* _Task item_
Each record should be written out exactly as it stands.

---------- Supplied material

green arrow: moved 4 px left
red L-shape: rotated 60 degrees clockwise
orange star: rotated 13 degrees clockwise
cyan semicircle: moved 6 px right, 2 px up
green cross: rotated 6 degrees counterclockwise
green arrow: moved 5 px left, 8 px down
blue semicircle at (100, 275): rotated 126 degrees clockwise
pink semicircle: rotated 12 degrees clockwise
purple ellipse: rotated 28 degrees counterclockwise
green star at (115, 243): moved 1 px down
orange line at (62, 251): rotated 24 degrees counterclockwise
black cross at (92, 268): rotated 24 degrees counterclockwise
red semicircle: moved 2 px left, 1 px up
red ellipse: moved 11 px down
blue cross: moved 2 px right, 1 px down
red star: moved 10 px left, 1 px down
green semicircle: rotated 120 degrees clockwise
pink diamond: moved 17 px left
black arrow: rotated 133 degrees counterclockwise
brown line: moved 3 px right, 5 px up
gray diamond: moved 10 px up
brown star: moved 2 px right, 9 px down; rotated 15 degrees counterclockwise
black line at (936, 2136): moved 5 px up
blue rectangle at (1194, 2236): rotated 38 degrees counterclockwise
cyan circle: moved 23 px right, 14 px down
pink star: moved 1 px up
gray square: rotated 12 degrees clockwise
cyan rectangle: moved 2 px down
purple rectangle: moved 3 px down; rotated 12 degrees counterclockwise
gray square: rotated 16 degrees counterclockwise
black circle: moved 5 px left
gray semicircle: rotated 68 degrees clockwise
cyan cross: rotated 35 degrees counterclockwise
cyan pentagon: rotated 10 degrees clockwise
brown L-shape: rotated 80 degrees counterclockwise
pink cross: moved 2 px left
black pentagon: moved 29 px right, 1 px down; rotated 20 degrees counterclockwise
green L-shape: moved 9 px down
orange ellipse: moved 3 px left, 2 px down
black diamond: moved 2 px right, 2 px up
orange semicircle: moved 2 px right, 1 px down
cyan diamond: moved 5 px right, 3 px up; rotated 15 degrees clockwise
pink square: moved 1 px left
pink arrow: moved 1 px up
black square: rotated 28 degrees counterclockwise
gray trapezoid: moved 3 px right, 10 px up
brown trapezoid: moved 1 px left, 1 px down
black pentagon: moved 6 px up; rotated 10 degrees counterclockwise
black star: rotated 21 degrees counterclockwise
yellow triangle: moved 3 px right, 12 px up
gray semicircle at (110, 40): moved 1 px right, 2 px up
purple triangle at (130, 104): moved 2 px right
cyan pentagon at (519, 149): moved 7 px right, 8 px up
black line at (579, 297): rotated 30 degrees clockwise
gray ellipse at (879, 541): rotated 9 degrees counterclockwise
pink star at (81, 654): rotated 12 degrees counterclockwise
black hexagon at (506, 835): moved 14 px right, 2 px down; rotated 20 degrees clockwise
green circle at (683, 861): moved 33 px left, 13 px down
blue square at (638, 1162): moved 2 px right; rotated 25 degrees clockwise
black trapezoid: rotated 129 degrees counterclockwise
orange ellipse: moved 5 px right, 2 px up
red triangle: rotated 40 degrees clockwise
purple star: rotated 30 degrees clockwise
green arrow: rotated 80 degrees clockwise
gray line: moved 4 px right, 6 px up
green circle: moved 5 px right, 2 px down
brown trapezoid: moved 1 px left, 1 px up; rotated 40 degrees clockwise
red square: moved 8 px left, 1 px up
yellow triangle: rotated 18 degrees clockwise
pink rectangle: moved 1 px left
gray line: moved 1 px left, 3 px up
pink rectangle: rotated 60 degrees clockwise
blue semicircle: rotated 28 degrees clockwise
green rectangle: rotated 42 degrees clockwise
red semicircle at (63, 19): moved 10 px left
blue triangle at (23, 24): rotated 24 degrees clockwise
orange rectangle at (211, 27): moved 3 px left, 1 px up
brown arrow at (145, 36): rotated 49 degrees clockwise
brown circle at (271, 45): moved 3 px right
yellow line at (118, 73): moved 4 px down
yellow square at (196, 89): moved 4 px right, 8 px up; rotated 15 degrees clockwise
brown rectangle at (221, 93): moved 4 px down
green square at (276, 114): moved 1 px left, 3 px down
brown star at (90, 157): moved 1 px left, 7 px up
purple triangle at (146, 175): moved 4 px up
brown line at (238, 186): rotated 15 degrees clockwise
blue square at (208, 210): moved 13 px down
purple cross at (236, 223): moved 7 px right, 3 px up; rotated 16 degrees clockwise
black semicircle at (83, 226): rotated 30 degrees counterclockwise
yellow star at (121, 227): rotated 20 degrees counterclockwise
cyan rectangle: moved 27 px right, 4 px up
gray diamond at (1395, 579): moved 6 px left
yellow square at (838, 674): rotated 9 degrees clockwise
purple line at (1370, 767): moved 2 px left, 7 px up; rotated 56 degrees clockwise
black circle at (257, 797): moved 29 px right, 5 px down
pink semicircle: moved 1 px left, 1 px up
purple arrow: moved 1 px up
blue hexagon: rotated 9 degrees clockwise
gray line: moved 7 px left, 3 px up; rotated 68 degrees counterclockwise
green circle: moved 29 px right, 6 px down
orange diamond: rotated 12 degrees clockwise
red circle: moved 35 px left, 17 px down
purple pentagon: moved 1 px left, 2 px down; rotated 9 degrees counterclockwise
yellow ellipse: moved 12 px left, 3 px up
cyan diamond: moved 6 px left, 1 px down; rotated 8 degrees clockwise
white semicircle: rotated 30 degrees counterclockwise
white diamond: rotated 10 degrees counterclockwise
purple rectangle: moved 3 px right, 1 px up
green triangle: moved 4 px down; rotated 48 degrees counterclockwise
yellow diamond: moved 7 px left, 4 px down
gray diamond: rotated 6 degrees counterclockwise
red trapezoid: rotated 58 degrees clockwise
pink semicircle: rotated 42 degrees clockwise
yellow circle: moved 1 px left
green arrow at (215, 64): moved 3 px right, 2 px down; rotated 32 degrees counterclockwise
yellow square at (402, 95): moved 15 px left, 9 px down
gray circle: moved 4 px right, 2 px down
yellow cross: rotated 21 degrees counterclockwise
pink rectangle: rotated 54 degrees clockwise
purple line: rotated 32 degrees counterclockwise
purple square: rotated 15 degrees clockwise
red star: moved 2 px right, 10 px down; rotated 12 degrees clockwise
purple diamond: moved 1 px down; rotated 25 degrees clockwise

--------------------

* _Exercise response_
green arrow: moved 4 px left
red L-shape: rotated 60 degrees clockwise
orange star: rotated 13 degrees clockwise
cyan semicircle: moved 6 px right, 2 px up
green cross: rotated 6 degrees counterclockwise
green arrow: moved 5 px left, 8 px down
blue semicircle at (100, 275): rotated 126 degrees clockwise
pink semicircle: rotated 12 degrees clockwise
purple ellipse: rotated 28 degrees counterclockwise
green star at (115, 243): moved 1 px down
orange line at (62, 251): rotated 24 degrees counterclockwise
black cross at (92, 268): rotated 24 degrees counterclockwise
red semicircle: moved 2 px left, 1 px up
red ellipse: moved 11 px down
blue cross: moved 2 px right, 1 px down
red star: moved 10 px left, 1 px down
green semicircle: rotated 120 degrees clockwise
pink diamond: moved 17 px left
black arrow: rotated 133 degrees counterclockwise
brown line: moved 3 px right, 5 px up
gray diamond: moved 10 px up
brown star: moved 2 px right, 9 px down; rotated 15 degrees counterclockwise
black line at (936, 2136): moved 5 px up
blue rectangle at (1194, 2236): rotated 38 degrees counterclockwise
cyan circle: moved 23 px right, 14 px down
pink star: moved 1 px up
gray square: rotated 12 degrees clockwise
cyan rectangle: moved 2 px down
purple rectangle: moved 3 px down; rotated 12 degrees counterclockwise
gray square: rotated 16 degrees counterclockwise
black circle: moved 5 px left
gray semicircle: rotated 68 degrees clockwise
cyan cross: rotated 35 degrees counterclockwise
cyan pentagon: rotated 10 degrees clockwise
brown L-shape: rotated 80 degrees counterclockwise
pink cross: moved 2 px left
black pentagon: moved 29 px right, 1 px down; rotated 20 degrees counterclockwise
green L-shape: moved 9 px down
orange ellipse: moved 3 px left, 2 px down
black diamond: moved 2 px right, 2 px up
orange semicircle: moved 2 px right, 1 px down
cyan diamond: moved 5 px right, 3 px up; rotated 15 degrees clockwise
pink square: moved 1 px left
pink arrow: moved 1 px up
black square: rotated 28 degrees counterclockwise
gray trapezoid: moved 3 px right, 10 px up
brown trapezoid: moved 1 px left, 1 px down
black pentagon: moved 6 px up; rotated 10 degrees counterclockwise
black star: rotated 21 degrees counterclockwise
yellow triangle: moved 3 px right, 12 px up
gray semicircle at (110, 40): moved 1 px right, 2 px up
purple triangle at (130, 104): moved 2 px right
cyan pentagon at (519, 149): moved 7 px right, 8 px up
black line at (579, 297): rotated 30 degrees clockwise
gray ellipse at (879, 541): rotated 9 degrees counterclockwise
pink star at (81, 654): rotated 12 degrees counterclockwise
black hexagon at (506, 835): moved 14 px right, 2 px down; rotated 20 degrees clockwise
green circle at (683, 861): moved 33 px left, 13 px down
blue square at (638, 1162): moved 2 px right; rotated 25 degrees clockwise
black trapezoid: rotated 129 degrees counterclockwise
orange ellipse: moved 5 px right, 2 px up
red triangle: rotated 40 degrees clockwise
purple star: rotated 30 degrees clockwise
green arrow: rotated 80 degrees clockwise
gray line: moved 4 px right, 6 px up
green circle: moved 5 px right, 2 px down
brown trapezoid: moved 1 px left, 1 px up; rotated 40 degrees clockwise
red square: moved 8 px left, 1 px up
yellow triangle: rotated 18 degrees clockwise
pink rectangle: moved 1 px left
gray line: moved 1 px left, 3 px up
pink rectangle: rotated 60 degrees clockwise
blue semicircle: rotated 28 degrees clockwise
green rectangle: rotated 42 degrees clockwise
red semicircle at (63, 19): moved 10 px left
blue triangle at (23, 24): rotated 24 degrees clockwise
orange rectangle at (211, 27): moved 3 px left, 1 px up
brown arrow at (145, 36): rotated 49 degrees clockwise
brown circle at (271, 45): moved 3 px right
yellow line at (118, 73): moved 4 px down
yellow square at (196, 89): moved 4 px right, 8 px up; rotated 15 degrees clockwise
brown rectangle at (221, 93): moved 4 px down
green square at (276, 114): moved 1 px left, 3 px down
brown star at (90, 157): moved 1 px left, 7 px up
purple triangle at (146, 175): moved 4 px up
brown line at (238, 186): rotated 15 degrees clockwise
blue square at (208, 210): moved 13 px down
purple cross at (236, 223): moved 7 px right, 3 px up; rotated 16 degrees clockwise
black semicircle at (83, 226): rotated 30 degrees counterclockwise
yellow star at (121, 227): rotated 20 degrees counterclockwise
cyan rectangle: moved 27 px right, 4 px up
gray diamond at (1395, 579): moved 6 px left
yellow square at (838, 674): rotated 9 degrees clockwise
purple line at (1370, 767): moved 2 px left, 7 px up; rotated 56 degrees clockwise
black circle at (257, 797): moved 29 px right, 5 px down
pink semicircle: moved 1 px left, 1 px up
purple arrow: moved 1 px up
blue hexagon: rotated 9 degrees clockwise
gray line: moved 7 px left, 3 px up; rotated 68 degrees counterclockwise
green circle: moved 29 px right, 6 px down
orange diamond: rotated 12 degrees clockwise
red circle: moved 35 px left, 17 px down
purple pentagon: moved 1 px left, 2 px down; rotated 9 degrees counterclockwise
yellow ellipse: moved 12 px left, 3 px up
cyan diamond: moved 6 px left, 1 px down; rotated 8 degrees clockwise
white semicircle: rotated 30 degrees counterclockwise
white diamond: rotated 10 degrees counterclockwise
purple rectangle: moved 3 px right, 1 px up
green triangle: moved 4 px down; rotated 48 degrees counterclockwise
yellow diamond: moved 7 px left, 4 px down
gray diamond: rotated 6 degrees counterclockwise
red trapezoid: rotated 58 degrees clockwise
pink semicircle: rotated 42 degrees clockwise
yellow circle: moved 1 px left
green arrow at (215, 64): moved 3 px right, 2 px down; rotated 32 degrees counterclockwise
yellow square at (402, 95): moved 15 px left, 9 px down
gray circle: moved 4 px right, 2 px down
yellow cross: rotated 21 degrees counterclockwise
pink rectangle: rotated 54 degrees clockwise
purple line: rotated 32 degrees counterclockwise
purple square: rotated 15 degrees clockwise
red star: moved 2 px right, 10 px down; rotated 12 degrees clockwise
purple diamond: moved 1 px down; rotated 25 degrees clockwise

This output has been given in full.